_Information provided_:
━━━━━━
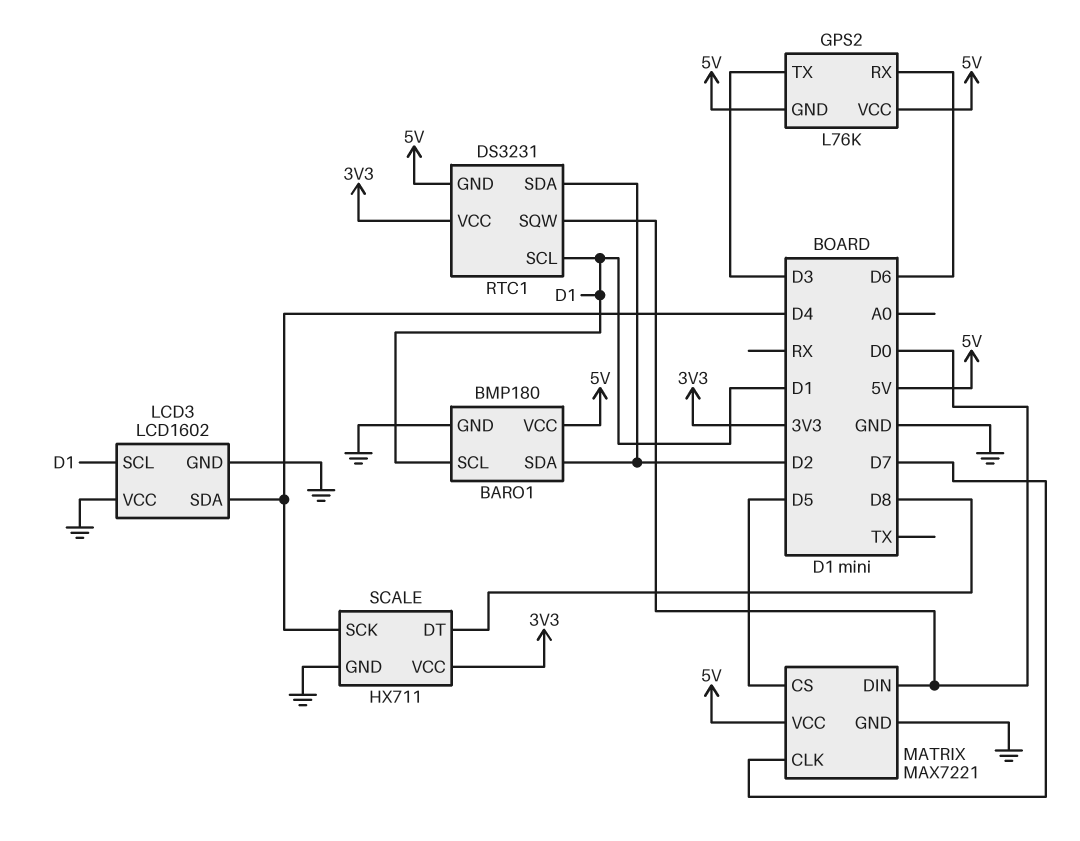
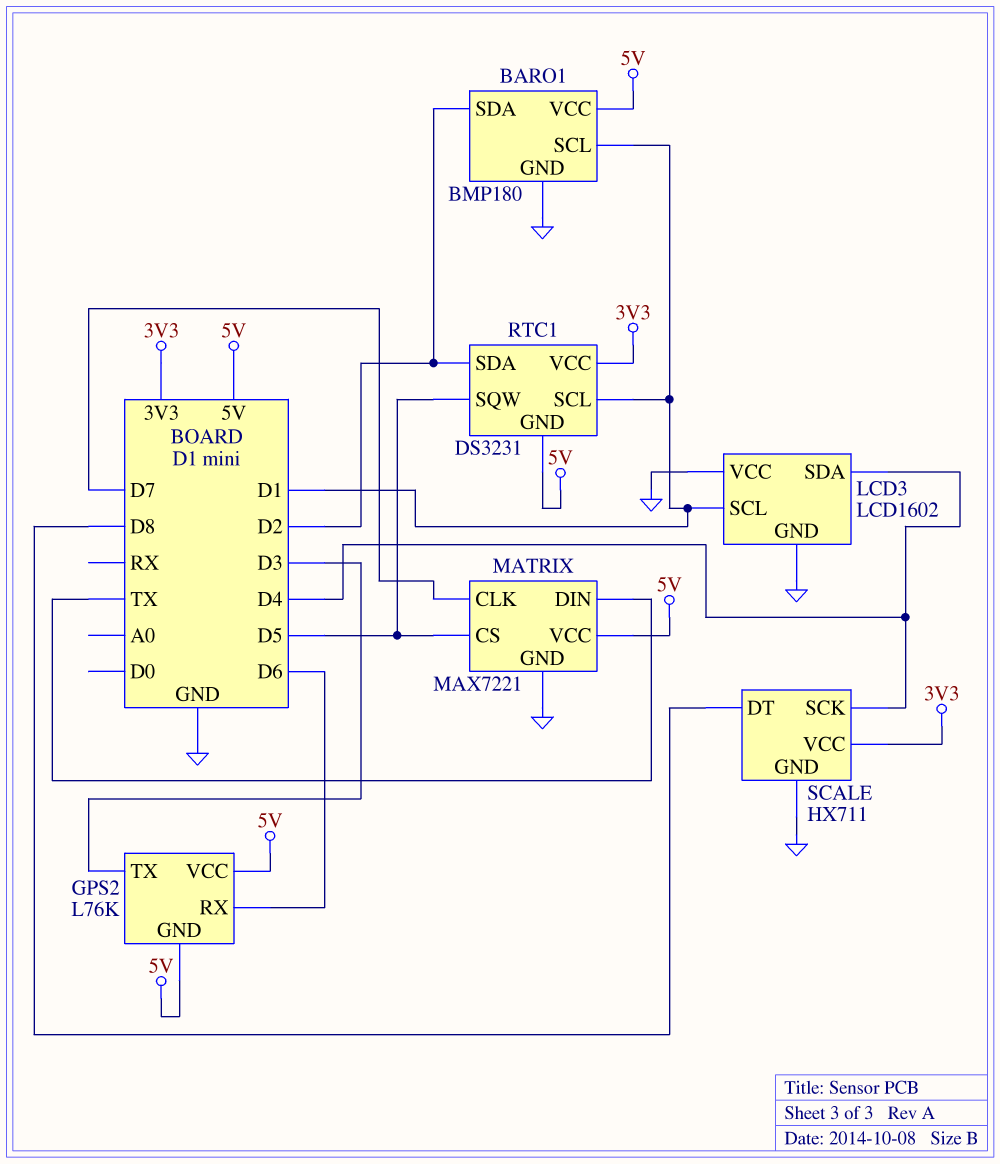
MATRIX pin DIN: D0 -> TX
RTC1 pin SQW: D0 -> D5

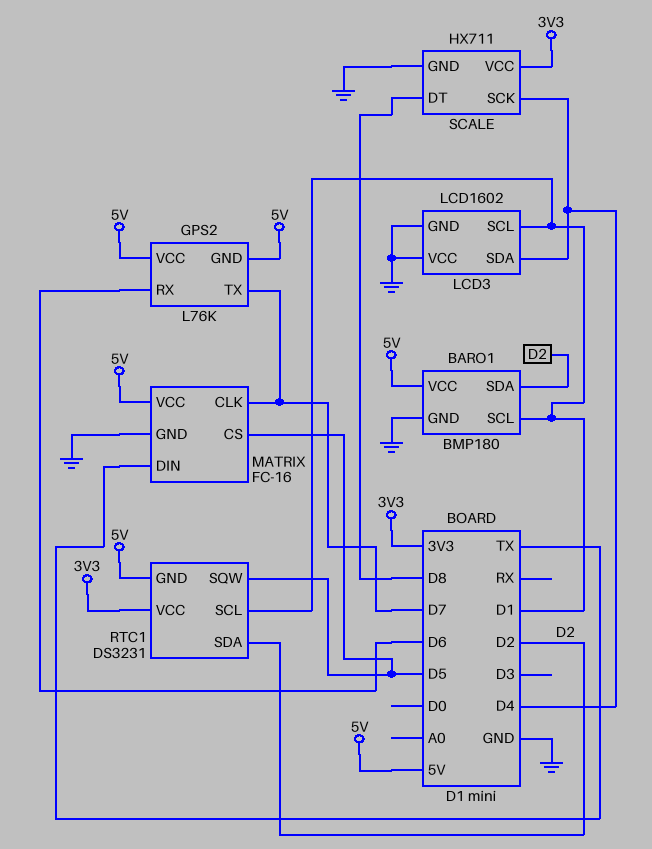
GPS2 pin TX: D3 -> D7
MATRIX: MAX7221 -> FC-16

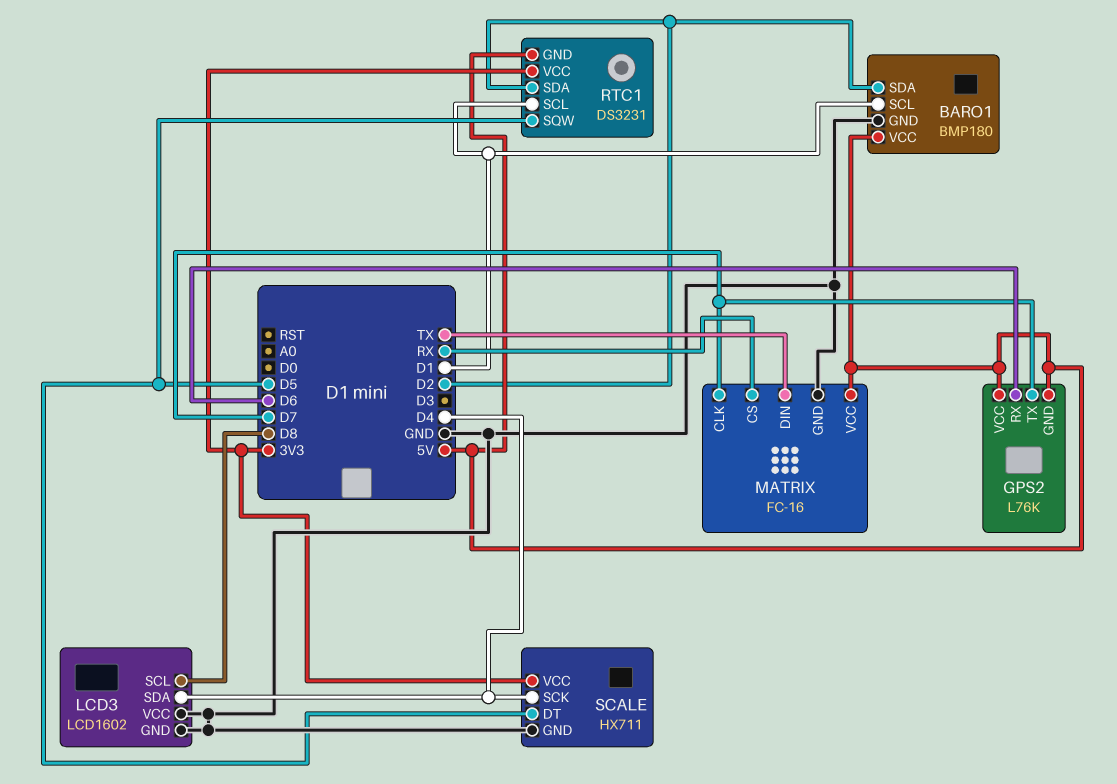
LCD3 pin SCL: D1 -> D8
MATRIX pin CS: D5 -> RX
SCALE pin DT: D8 -> D5

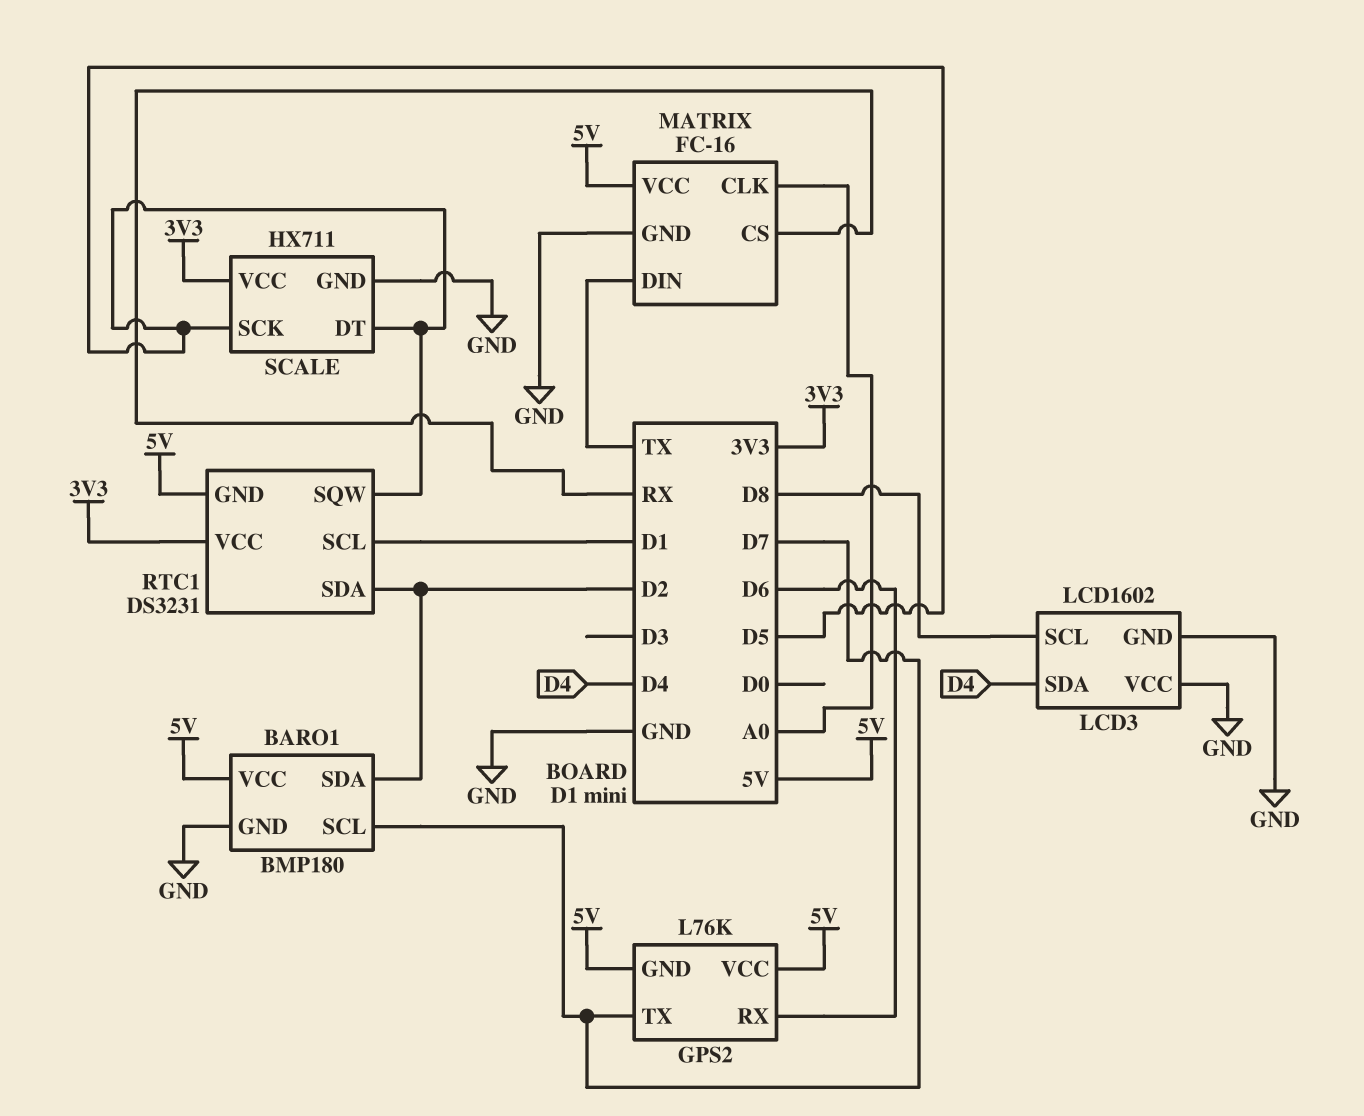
BARO1 pin SCL: D1 -> D7
MATRIX pin CLK: D7 -> A0
SCALE pin SCK: D4 -> D5

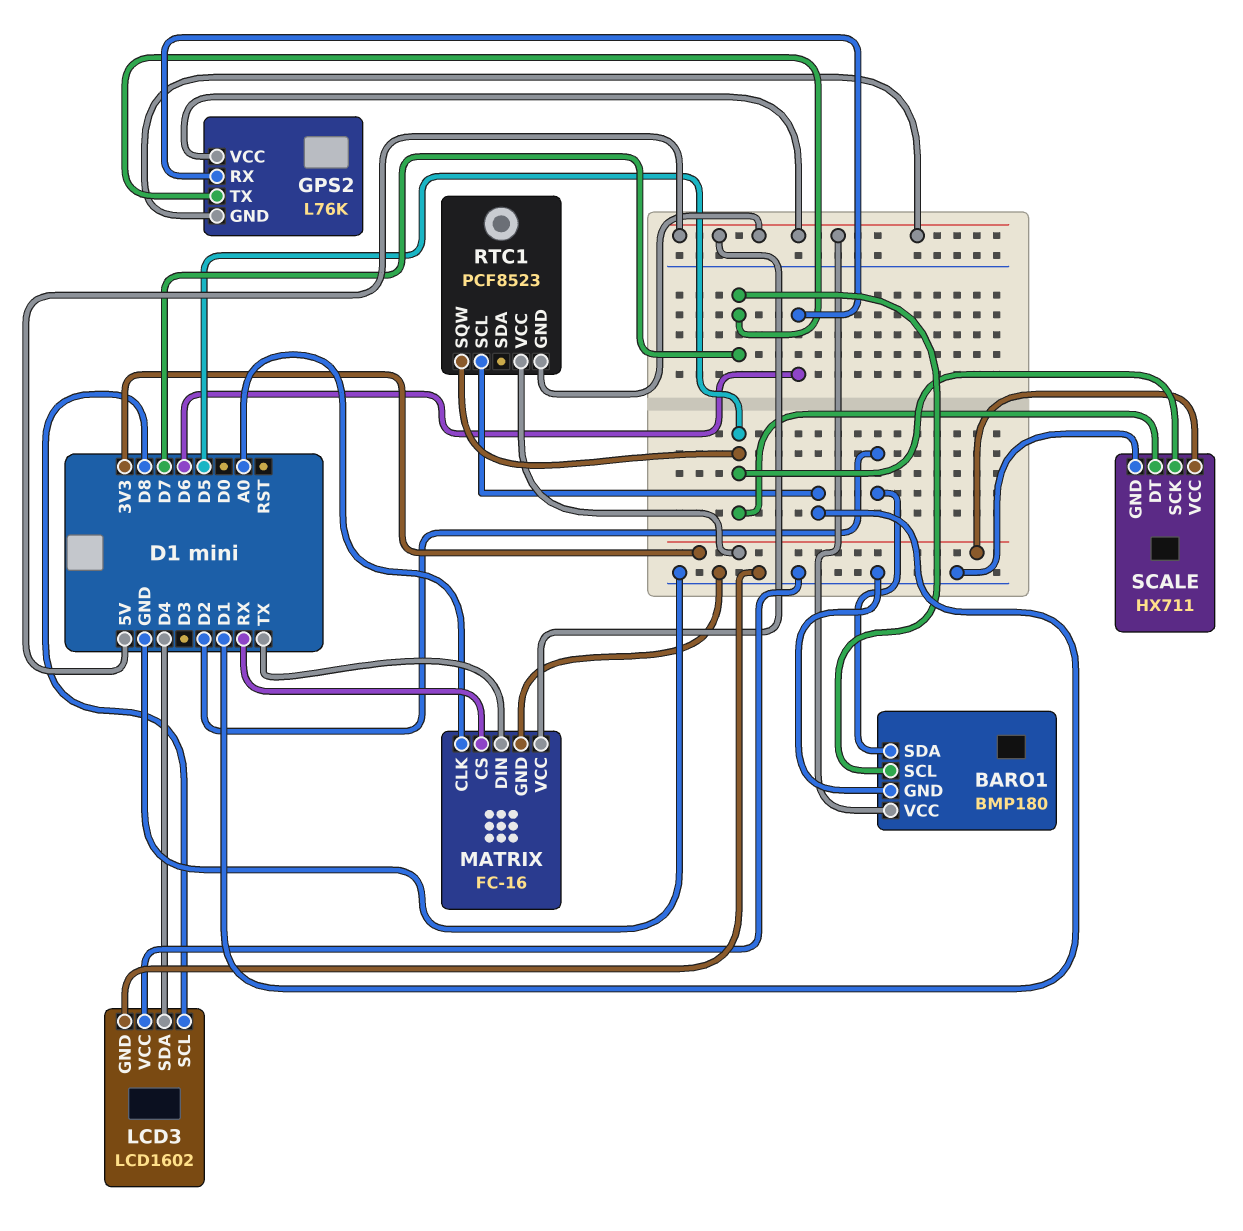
RTC1: DS3231 -> PCF8523
RTC1 pin SDA: D2 -> none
━━━━━━
_Work instruction_:
Any picture in the listing is to be omitted. Return exactly the lines from the one containing "BARO1 pin SCL: D1 -> D7" through its last line, both included, and only those.

_Your solution_:
BARO1 pin SCL: D1 -> D7
MATRIX pin CLK: D7 -> A0
SCALE pin SCK: D4 -> D5

RTC1: DS3231 -> PCF8523
RTC1 pin SDA: D2 -> none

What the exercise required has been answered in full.